• _WHAT THE EXERCISE ASKS_: Only the lines of the data below from the one with "brown cube: 2 -> 3" through the one with "grey dice: 1 -> 4" are wanted. Repeat them exactly.

• _INFORMATION SUPPLIED_:
◇ ◇ ◇

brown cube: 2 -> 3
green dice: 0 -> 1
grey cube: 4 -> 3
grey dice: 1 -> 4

◇ ◇ ◇

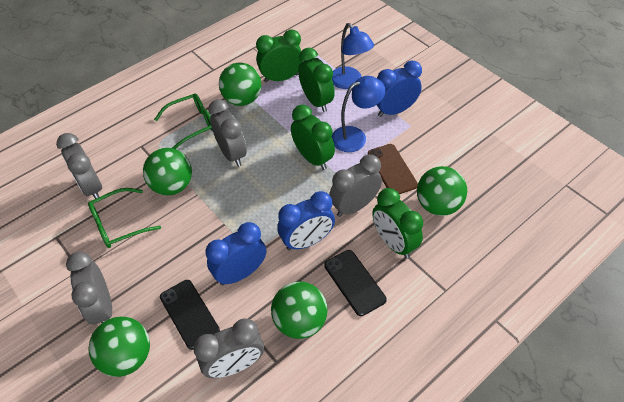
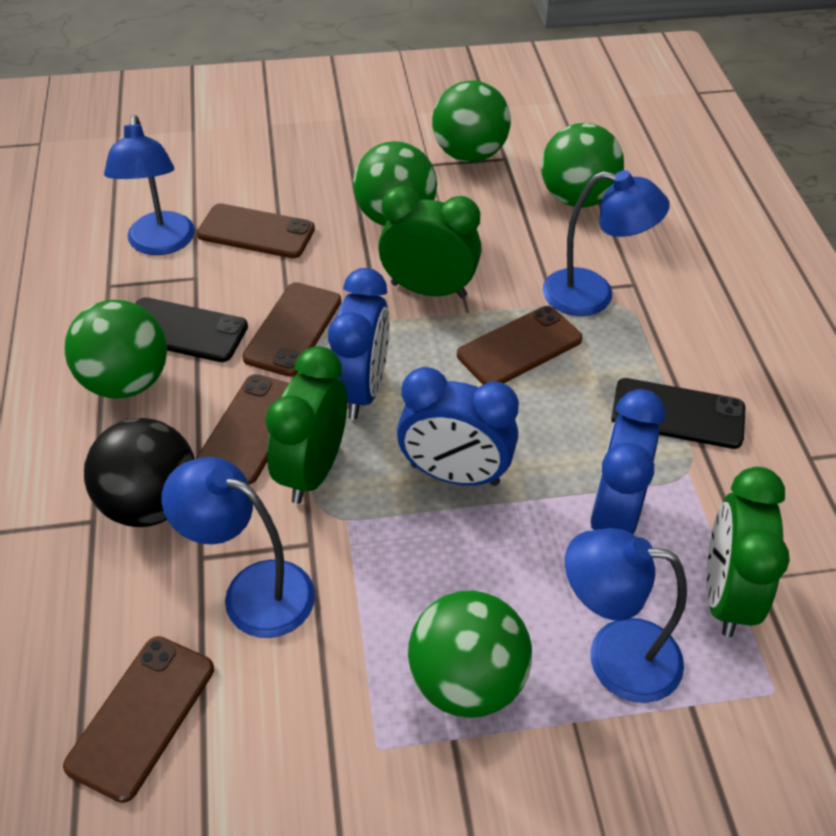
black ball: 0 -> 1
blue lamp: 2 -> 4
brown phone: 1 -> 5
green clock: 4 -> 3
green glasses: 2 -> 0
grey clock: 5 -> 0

◇ ◇ ◇

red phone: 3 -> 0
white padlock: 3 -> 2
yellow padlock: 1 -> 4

◇ ◇ ◇

• _TASK ANSWER_:
brown cube: 2 -> 3
green dice: 0 -> 1
grey cube: 4 -> 3
grey dice: 1 -> 4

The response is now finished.